Before-and-after scene images
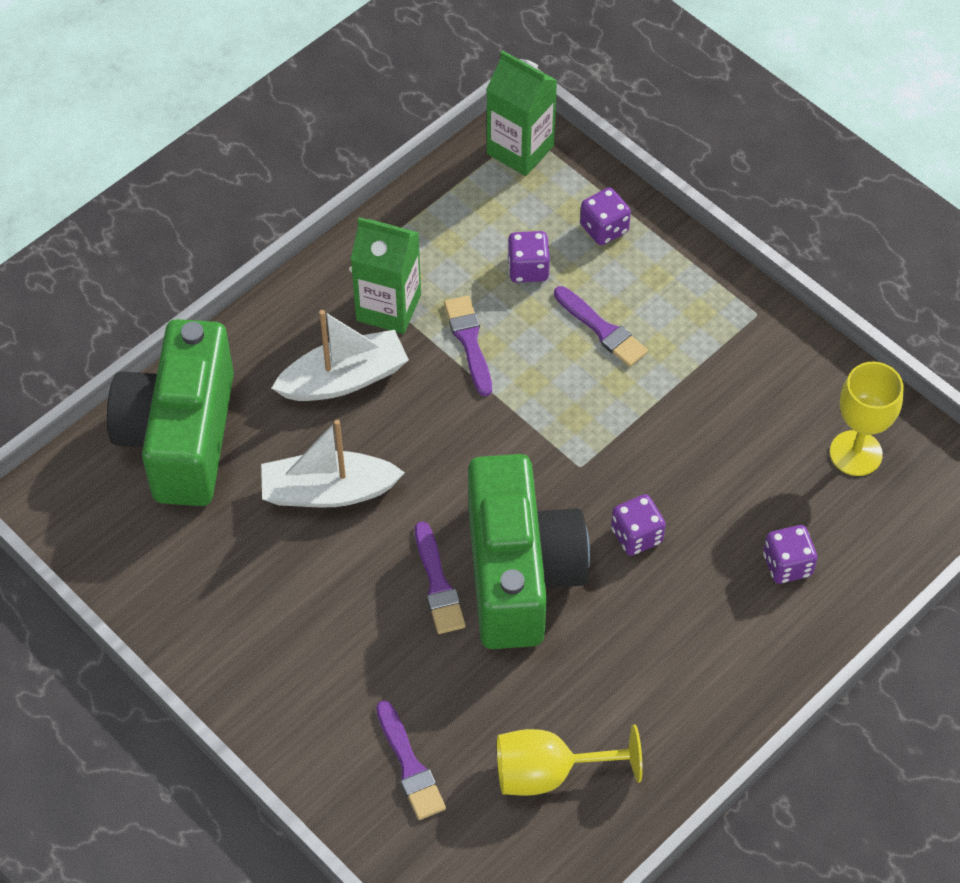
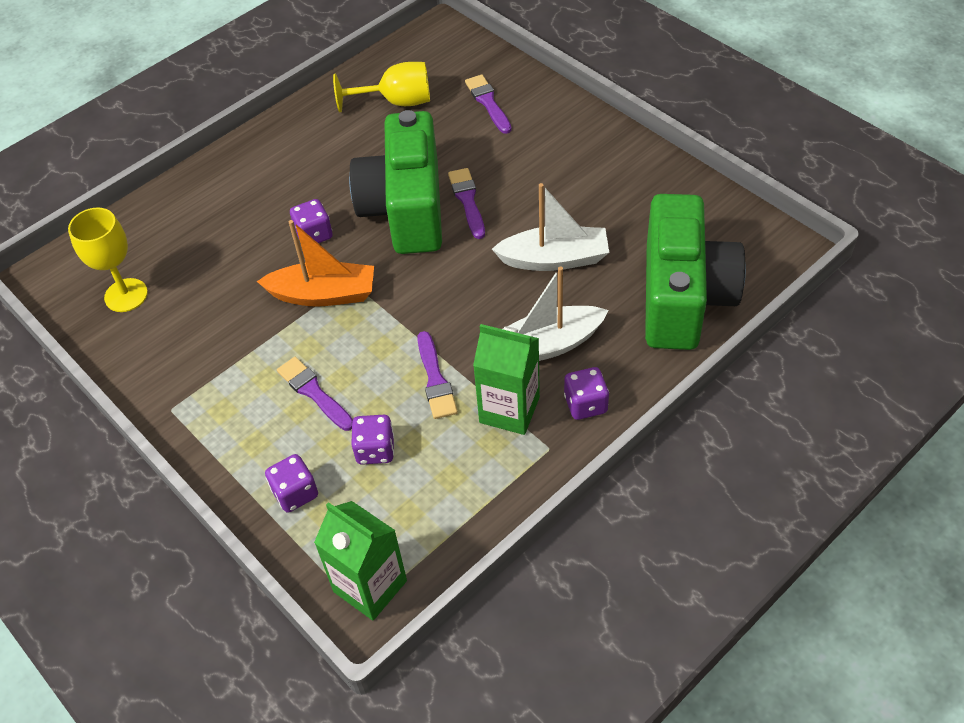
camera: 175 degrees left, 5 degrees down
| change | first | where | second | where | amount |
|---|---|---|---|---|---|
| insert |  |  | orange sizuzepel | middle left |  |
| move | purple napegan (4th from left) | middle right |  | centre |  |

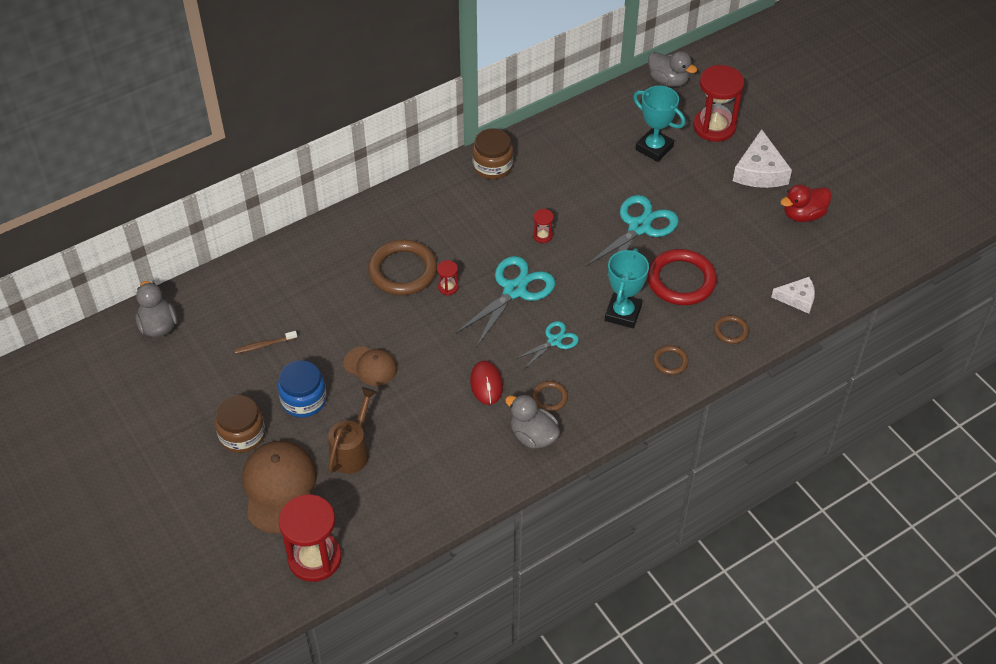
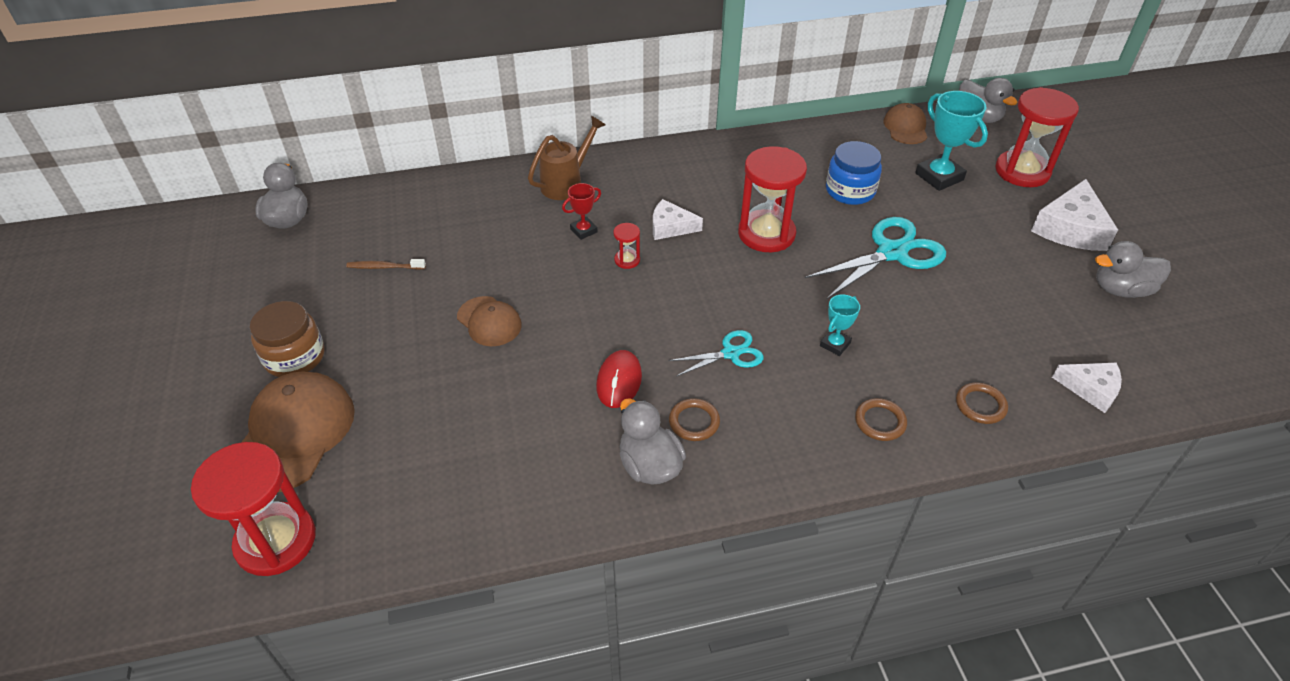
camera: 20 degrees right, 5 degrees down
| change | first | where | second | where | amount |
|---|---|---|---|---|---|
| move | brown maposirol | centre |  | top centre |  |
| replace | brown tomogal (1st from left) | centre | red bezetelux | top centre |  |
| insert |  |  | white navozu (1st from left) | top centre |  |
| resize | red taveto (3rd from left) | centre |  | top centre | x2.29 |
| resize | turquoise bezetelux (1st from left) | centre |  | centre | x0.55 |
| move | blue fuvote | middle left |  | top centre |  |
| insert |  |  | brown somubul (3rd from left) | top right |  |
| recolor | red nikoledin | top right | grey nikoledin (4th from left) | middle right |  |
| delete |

TASK OBJECTIVE:
Set down the records above exactly as written, beginning with the first line and ending with the line that contains "orange sizuzepel |", and do not include pictures.

RESPONSE TO THE TASK:
camera: 175 degrees left, 5 degrees down
| change | first | where | second | where | amount |
|---|---|---|---|---|---|
| insert |  |  | orange sizuzepel | middle left |  |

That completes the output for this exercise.